Among the records, which lines hold the word "ALERT"? Pick them out.

» **DATA LISTING**:
[Start of Attachment]

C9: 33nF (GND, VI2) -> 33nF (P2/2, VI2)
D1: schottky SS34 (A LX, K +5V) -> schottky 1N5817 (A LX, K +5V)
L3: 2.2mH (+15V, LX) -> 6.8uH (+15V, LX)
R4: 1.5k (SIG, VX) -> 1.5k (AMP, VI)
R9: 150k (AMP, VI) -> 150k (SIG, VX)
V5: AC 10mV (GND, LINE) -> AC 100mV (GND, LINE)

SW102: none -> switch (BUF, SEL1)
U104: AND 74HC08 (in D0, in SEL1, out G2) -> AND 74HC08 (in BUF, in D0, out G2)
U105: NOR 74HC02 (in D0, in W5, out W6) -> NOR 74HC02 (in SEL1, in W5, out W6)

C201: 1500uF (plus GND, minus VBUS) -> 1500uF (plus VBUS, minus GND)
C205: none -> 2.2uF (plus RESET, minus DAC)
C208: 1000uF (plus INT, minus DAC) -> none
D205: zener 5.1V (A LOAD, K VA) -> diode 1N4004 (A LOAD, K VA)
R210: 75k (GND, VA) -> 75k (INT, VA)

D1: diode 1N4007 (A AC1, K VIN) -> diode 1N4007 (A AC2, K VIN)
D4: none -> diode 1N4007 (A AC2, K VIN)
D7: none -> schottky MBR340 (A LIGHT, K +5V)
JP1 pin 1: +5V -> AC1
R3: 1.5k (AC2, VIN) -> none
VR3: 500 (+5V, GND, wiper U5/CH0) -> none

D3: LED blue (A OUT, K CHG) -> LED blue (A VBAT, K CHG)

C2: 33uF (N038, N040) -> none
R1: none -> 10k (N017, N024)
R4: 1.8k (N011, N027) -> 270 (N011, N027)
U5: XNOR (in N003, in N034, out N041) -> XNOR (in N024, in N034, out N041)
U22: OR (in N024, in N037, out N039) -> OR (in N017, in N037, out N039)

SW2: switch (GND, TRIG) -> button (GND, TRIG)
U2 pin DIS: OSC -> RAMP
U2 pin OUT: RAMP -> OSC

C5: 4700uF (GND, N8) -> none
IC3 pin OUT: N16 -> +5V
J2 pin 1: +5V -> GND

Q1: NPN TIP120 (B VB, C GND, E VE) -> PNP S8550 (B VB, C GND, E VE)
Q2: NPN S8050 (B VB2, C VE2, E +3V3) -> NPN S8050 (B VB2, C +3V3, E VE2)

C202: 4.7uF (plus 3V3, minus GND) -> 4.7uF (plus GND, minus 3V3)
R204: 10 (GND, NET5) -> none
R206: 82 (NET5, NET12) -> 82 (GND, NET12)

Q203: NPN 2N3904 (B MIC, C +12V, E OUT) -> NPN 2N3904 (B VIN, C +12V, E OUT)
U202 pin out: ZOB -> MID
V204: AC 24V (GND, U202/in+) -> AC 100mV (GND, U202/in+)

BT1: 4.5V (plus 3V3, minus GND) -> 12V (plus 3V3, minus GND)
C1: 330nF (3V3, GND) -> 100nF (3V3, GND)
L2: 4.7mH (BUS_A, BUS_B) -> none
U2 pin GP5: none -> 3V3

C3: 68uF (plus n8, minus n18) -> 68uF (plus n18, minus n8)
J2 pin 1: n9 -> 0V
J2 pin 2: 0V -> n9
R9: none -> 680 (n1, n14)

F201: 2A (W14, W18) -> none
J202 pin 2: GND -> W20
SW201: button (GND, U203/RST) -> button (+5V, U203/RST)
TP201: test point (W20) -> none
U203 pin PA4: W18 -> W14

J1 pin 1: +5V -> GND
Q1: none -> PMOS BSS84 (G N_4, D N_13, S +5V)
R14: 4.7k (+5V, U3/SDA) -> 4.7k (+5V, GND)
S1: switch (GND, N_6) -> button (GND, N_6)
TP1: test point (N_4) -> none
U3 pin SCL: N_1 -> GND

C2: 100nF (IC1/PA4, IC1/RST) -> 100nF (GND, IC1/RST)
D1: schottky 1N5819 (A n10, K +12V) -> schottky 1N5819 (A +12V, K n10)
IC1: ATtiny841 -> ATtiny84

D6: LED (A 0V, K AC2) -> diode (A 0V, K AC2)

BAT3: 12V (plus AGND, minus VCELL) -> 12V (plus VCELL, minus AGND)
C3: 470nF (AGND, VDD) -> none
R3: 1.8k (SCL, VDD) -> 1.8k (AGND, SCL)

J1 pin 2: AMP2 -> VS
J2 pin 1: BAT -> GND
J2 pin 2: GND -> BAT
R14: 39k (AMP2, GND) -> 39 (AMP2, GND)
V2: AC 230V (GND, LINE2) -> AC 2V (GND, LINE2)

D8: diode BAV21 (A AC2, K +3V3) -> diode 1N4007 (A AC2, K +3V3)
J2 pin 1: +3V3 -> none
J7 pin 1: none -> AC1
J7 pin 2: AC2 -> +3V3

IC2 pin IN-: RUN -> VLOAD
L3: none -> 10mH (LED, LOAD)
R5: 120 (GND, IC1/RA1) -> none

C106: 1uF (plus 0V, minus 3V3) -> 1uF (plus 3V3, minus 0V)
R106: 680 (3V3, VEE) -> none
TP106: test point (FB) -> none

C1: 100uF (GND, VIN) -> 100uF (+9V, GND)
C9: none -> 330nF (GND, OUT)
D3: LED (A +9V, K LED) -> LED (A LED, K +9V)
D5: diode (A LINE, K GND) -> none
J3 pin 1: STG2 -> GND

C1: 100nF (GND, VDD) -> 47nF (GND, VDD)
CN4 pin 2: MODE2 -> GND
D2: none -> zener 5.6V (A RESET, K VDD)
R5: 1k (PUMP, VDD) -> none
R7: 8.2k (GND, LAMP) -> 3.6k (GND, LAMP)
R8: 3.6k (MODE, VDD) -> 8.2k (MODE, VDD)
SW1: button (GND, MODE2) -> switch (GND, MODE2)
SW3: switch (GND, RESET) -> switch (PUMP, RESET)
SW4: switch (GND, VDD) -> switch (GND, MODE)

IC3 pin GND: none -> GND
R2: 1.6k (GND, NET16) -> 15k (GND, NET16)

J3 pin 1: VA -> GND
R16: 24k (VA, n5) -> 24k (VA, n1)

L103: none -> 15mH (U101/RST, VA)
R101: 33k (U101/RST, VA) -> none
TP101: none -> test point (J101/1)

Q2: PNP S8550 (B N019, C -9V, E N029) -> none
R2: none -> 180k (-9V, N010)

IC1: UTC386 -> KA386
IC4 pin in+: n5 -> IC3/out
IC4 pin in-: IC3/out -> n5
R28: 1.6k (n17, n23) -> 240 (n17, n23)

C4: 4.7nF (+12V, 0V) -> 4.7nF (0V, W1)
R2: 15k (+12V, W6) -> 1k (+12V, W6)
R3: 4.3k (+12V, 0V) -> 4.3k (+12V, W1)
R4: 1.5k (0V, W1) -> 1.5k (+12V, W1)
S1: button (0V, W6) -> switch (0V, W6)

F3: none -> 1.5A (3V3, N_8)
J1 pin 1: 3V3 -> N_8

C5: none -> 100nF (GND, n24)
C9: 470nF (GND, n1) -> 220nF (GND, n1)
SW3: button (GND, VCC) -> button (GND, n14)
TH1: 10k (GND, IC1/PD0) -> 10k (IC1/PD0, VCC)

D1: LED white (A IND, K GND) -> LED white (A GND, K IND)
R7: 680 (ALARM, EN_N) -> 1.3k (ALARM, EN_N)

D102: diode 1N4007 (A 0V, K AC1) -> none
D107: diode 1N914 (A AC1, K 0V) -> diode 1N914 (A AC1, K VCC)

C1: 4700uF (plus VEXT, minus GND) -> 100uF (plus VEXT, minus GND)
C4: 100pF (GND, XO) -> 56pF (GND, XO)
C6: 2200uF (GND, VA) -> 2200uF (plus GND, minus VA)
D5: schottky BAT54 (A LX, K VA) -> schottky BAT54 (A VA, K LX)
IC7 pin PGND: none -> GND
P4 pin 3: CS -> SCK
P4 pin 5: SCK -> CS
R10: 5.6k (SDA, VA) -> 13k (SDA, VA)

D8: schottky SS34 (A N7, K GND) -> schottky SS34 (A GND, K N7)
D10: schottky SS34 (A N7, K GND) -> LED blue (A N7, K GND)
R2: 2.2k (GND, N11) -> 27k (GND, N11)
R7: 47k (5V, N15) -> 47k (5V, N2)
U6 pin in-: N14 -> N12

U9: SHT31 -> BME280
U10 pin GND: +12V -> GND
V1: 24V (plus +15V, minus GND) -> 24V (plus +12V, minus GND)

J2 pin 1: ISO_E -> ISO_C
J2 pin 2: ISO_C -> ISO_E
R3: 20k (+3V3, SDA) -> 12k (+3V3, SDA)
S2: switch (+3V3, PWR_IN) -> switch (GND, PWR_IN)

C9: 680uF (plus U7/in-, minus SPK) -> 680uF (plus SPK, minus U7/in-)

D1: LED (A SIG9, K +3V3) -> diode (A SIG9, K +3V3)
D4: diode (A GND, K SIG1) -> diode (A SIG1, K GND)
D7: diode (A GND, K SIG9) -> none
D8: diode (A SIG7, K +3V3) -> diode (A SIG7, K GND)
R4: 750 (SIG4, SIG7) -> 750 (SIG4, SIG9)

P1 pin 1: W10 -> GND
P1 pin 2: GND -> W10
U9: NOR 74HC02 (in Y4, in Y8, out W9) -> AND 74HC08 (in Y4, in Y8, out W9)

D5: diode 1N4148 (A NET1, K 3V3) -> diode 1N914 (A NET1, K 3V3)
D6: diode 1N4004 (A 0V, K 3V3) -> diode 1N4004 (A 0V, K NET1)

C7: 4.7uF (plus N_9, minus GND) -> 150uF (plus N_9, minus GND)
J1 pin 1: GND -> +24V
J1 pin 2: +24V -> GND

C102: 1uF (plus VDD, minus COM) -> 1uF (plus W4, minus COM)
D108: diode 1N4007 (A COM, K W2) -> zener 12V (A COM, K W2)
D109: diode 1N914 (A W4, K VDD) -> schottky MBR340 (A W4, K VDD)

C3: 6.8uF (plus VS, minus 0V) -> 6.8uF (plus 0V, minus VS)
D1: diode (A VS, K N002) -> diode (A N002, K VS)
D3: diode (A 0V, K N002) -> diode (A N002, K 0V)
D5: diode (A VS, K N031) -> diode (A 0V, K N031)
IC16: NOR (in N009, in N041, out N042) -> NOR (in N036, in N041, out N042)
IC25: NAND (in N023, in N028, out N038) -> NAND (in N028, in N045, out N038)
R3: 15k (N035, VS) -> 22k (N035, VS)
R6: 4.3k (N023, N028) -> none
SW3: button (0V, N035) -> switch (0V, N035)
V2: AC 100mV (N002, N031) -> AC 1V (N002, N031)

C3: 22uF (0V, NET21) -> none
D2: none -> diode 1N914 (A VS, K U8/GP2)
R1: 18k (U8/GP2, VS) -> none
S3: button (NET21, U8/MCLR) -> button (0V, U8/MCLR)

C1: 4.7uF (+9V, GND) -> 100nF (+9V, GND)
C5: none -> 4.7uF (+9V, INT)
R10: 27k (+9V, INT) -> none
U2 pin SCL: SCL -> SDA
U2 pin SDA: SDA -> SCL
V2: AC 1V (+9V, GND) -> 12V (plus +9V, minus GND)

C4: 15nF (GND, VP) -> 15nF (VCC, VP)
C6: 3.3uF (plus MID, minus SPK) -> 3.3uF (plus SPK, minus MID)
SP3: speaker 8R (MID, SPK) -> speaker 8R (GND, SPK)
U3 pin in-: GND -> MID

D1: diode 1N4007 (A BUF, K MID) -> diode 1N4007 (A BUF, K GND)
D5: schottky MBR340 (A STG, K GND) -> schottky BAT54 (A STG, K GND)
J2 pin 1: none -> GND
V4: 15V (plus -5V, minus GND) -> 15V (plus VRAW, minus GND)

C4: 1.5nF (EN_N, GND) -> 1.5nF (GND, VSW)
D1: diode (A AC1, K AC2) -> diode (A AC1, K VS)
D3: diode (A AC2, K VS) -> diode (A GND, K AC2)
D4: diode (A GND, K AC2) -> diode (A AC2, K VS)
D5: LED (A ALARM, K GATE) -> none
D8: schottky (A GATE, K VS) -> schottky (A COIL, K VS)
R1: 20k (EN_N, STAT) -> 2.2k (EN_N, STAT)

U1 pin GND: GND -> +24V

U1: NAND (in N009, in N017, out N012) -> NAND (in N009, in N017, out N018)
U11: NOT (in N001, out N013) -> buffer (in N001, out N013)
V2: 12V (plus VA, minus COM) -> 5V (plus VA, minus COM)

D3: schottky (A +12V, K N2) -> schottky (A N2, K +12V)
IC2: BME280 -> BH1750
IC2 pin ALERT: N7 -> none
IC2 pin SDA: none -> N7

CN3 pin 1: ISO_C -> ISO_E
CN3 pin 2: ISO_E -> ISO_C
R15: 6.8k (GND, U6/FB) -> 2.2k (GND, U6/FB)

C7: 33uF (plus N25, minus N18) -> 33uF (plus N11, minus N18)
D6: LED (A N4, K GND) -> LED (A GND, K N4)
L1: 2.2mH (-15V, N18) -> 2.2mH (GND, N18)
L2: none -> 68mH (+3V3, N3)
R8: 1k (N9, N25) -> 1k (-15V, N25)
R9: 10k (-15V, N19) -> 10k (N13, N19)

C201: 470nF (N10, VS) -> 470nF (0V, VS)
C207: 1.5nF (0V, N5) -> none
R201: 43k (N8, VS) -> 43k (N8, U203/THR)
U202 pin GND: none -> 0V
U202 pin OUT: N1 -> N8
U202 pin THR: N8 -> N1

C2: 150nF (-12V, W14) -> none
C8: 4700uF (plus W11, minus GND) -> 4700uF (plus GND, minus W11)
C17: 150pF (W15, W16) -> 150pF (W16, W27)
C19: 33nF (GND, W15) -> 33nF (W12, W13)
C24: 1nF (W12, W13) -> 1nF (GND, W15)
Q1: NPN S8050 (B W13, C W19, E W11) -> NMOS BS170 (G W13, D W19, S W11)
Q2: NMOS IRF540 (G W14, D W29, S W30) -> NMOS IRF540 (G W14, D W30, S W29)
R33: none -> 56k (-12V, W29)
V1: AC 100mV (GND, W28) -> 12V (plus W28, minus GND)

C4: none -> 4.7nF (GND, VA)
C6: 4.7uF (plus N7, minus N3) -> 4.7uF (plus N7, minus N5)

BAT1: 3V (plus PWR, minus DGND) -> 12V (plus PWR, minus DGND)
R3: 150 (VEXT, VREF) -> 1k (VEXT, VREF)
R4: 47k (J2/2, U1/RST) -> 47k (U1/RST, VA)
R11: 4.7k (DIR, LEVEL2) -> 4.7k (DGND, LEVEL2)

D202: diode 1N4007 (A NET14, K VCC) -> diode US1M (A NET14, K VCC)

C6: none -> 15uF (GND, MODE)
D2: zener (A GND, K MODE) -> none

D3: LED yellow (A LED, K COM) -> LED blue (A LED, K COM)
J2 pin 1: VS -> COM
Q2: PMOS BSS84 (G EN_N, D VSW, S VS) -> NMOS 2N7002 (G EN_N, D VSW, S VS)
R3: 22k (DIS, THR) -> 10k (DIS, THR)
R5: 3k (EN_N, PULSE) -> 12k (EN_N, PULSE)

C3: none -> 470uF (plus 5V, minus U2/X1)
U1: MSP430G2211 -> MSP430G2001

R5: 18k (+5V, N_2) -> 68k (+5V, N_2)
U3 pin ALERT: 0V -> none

[End of Attachment]

» **FINAL ANSWER**:
IC2 pin ALERT: N7 -> none
U3 pin ALERT: 0V -> none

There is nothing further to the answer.